Goal of the exercise | Of the lines below, write out exactly those from the line with "C4: 1500uF (DGND, NET2) -> 470uF (DGND, NET2)" through the line with "U1 pin VOUT: +5V -> NET29", both included, and skip the rest.

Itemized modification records
--- START ---
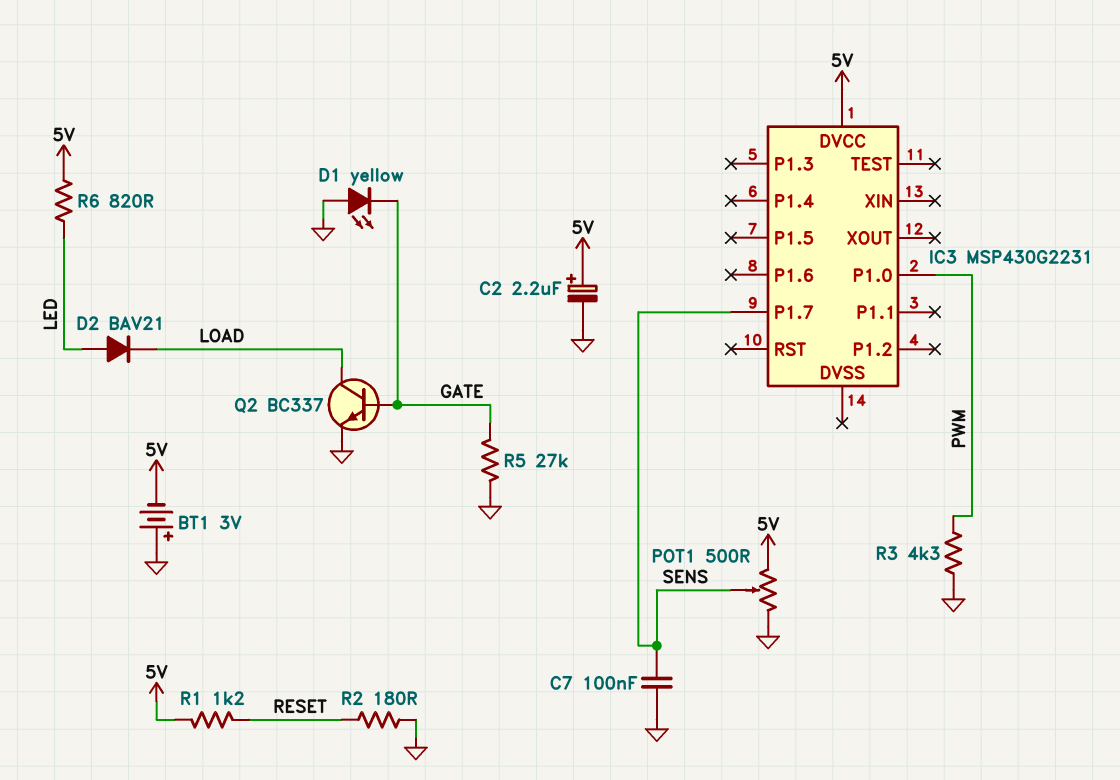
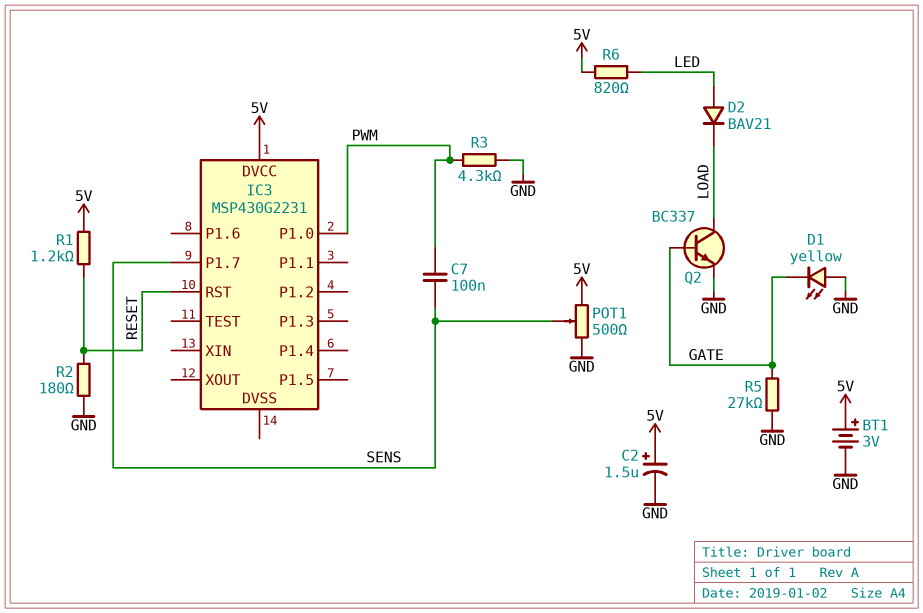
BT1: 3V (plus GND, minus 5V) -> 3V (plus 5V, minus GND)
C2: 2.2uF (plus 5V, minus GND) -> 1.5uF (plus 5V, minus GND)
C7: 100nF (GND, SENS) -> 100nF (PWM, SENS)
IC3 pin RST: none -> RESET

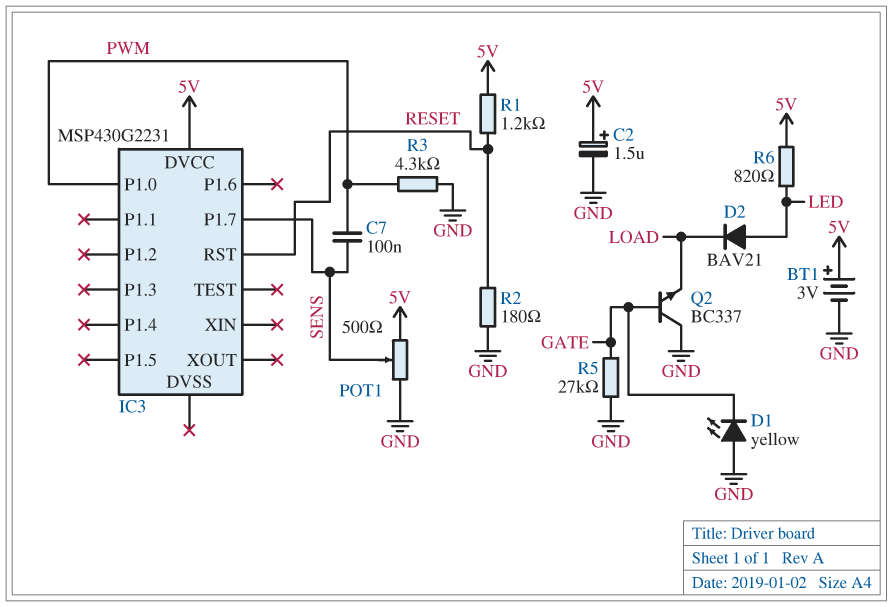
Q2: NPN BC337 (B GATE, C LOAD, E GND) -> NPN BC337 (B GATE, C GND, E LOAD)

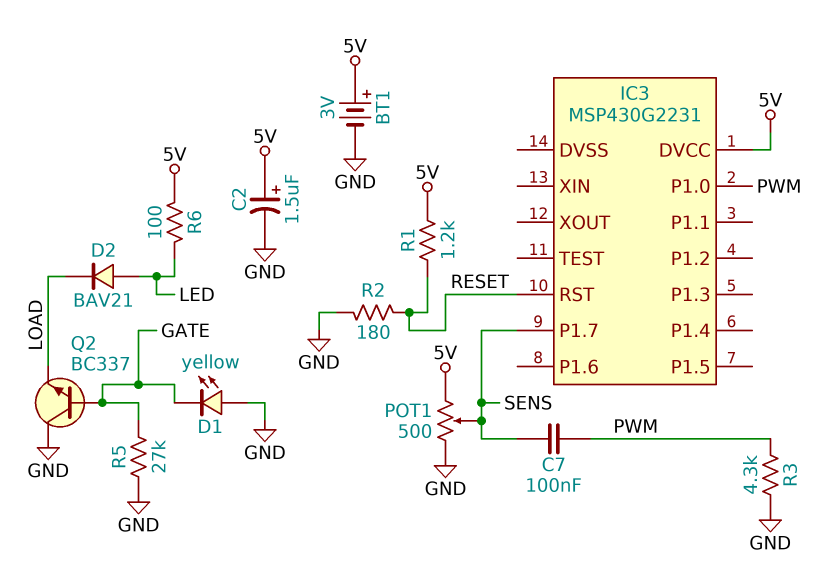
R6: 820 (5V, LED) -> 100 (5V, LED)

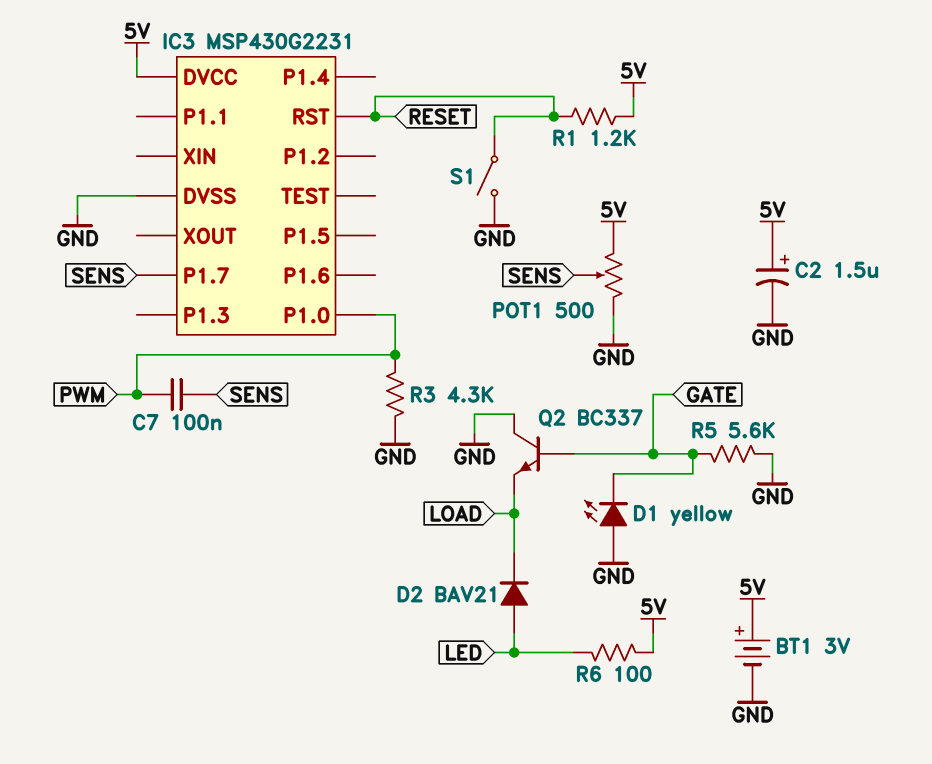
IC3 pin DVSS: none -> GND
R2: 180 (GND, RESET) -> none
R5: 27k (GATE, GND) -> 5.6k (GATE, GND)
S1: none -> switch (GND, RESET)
--- END ---
--- START ---
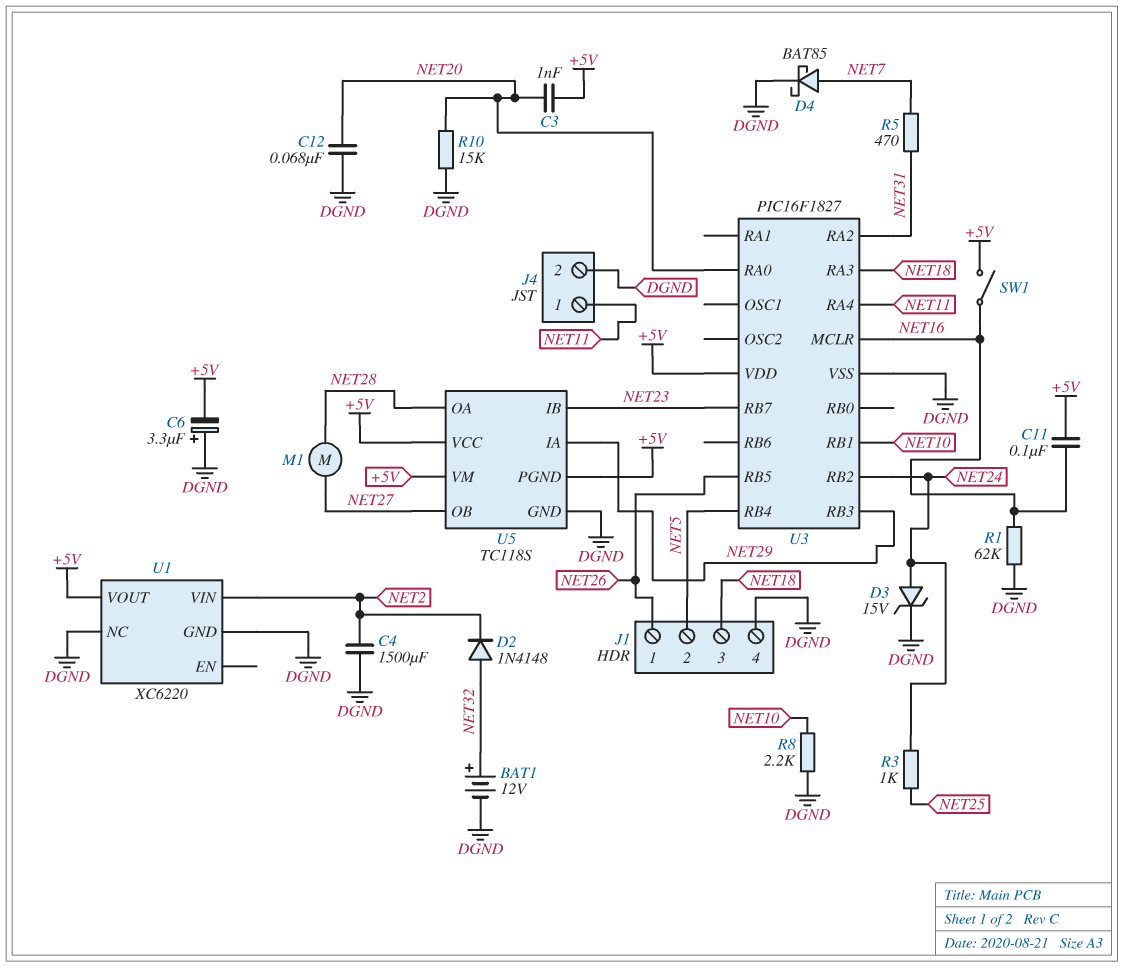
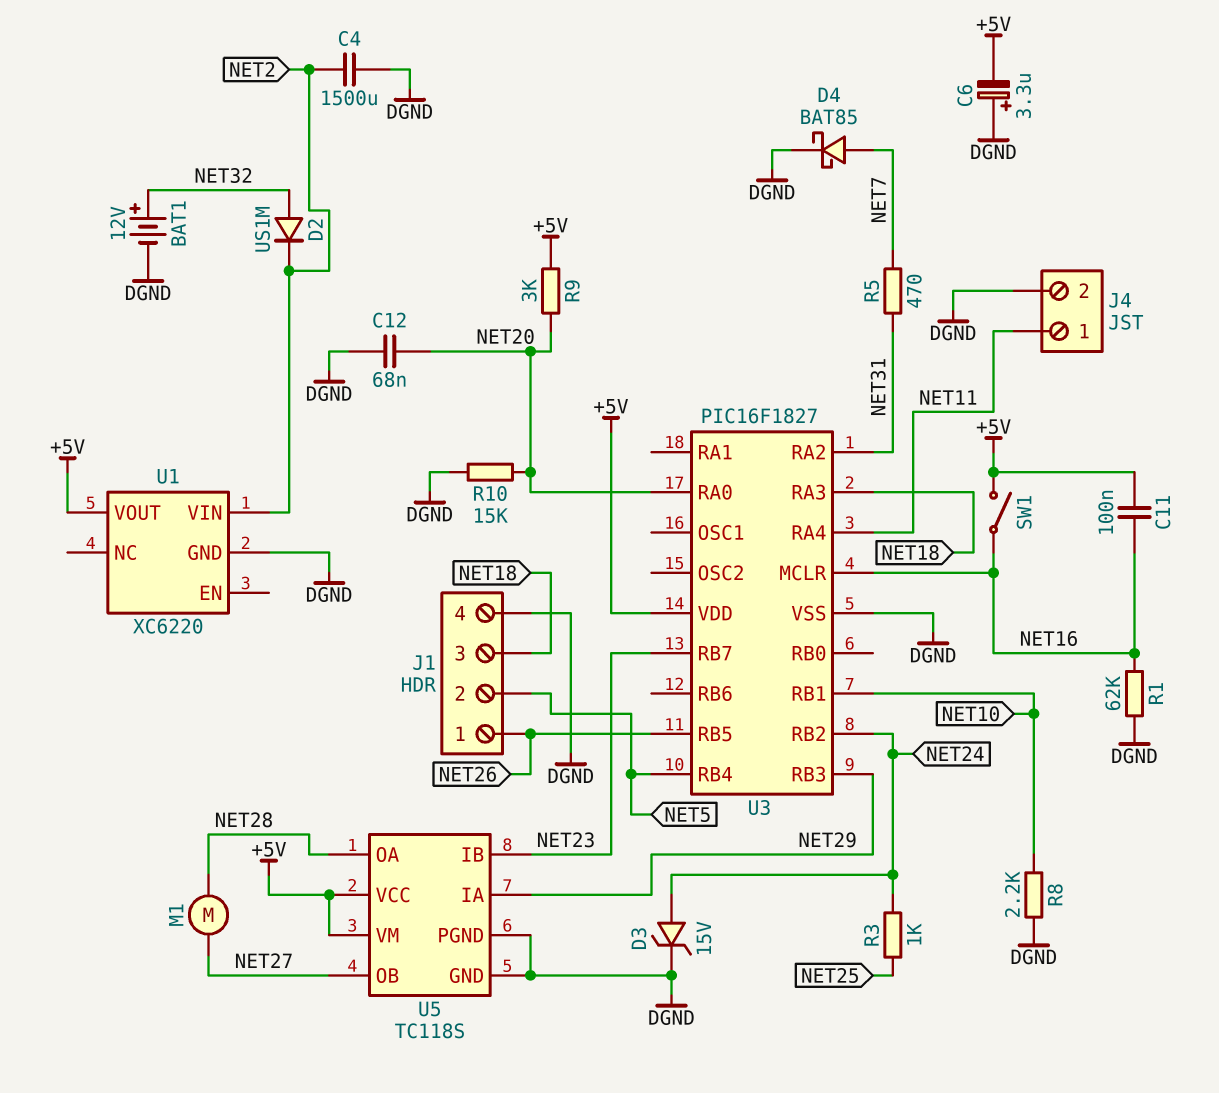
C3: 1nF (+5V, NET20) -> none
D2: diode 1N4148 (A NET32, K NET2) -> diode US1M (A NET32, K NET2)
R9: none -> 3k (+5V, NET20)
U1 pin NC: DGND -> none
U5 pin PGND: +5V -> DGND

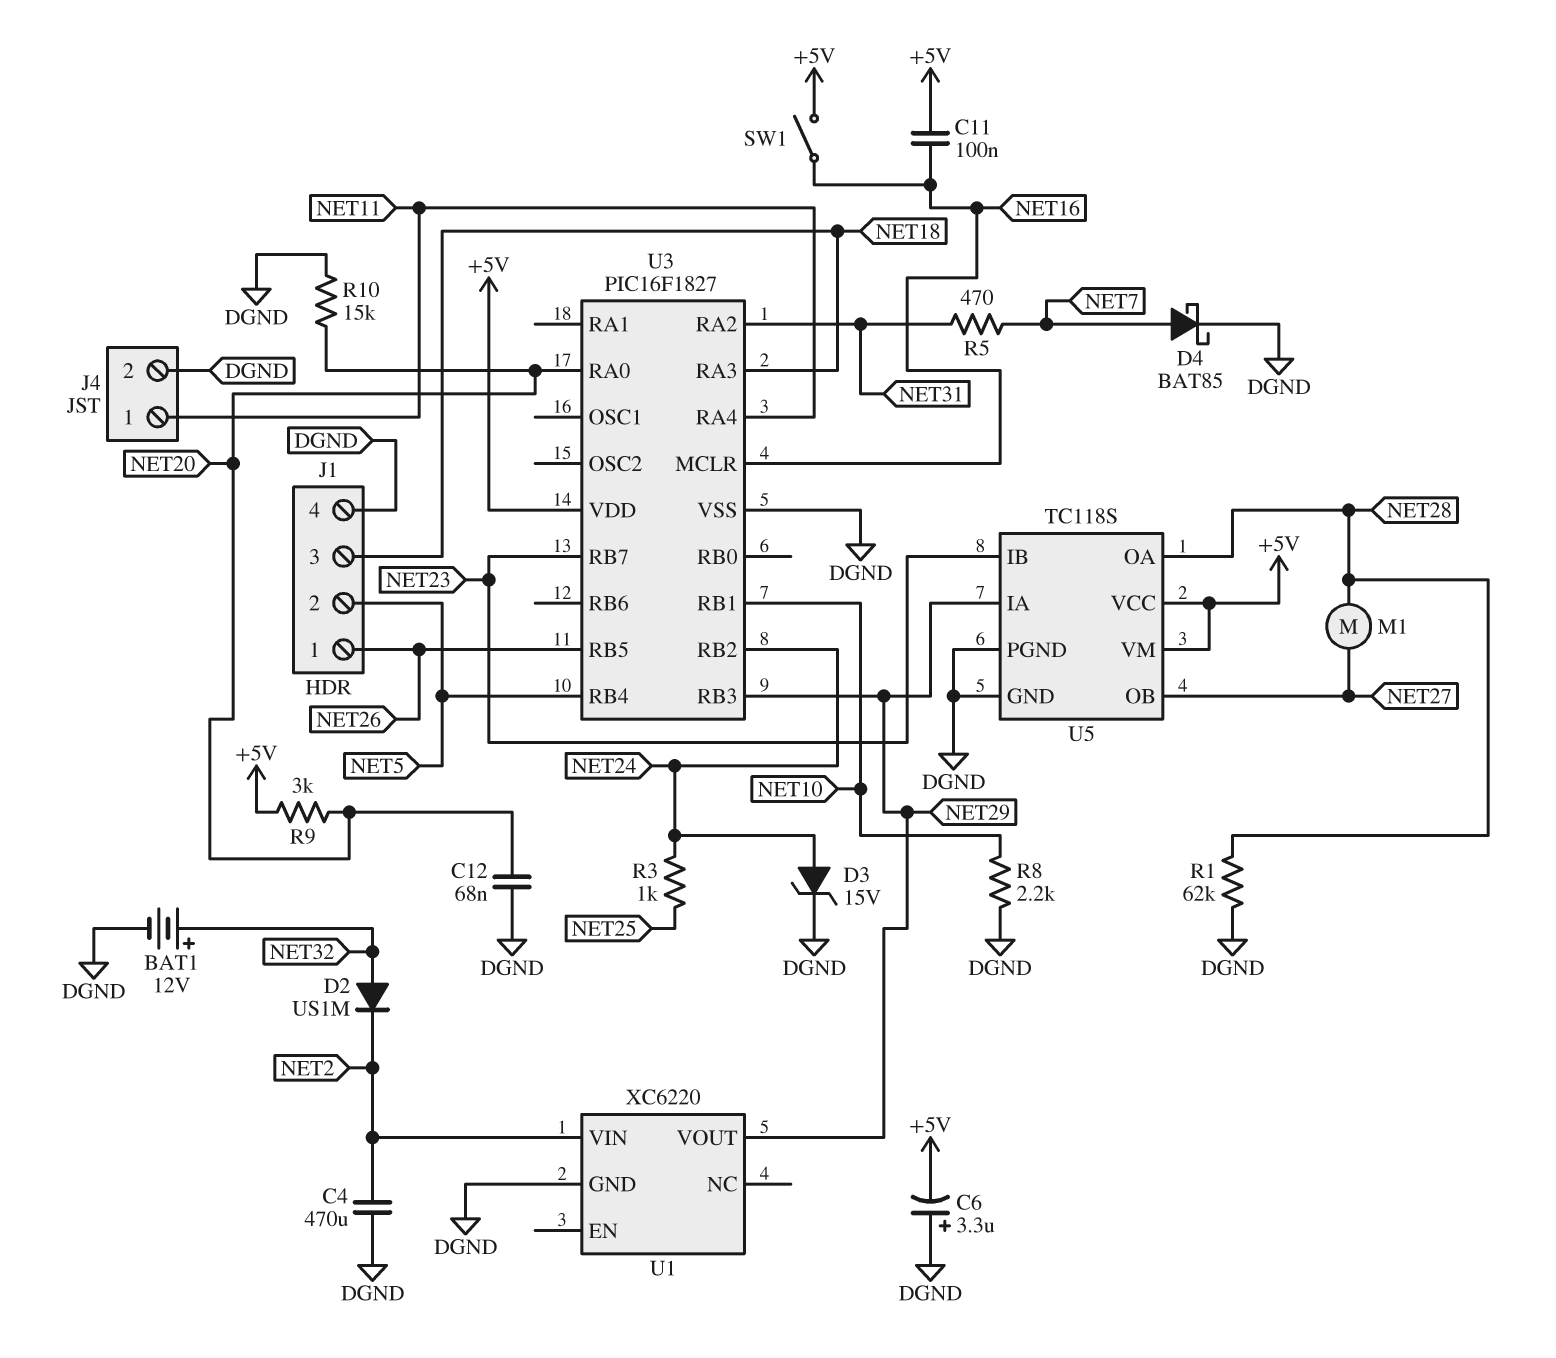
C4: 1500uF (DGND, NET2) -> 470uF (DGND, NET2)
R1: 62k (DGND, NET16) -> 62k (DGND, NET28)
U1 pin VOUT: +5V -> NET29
--- END ---
Solution for this problem |
C4: 1500uF (DGND, NET2) -> 470uF (DGND, NET2)
R1: 62k (DGND, NET16) -> 62k (DGND, NET28)
U1 pin VOUT: +5V -> NET29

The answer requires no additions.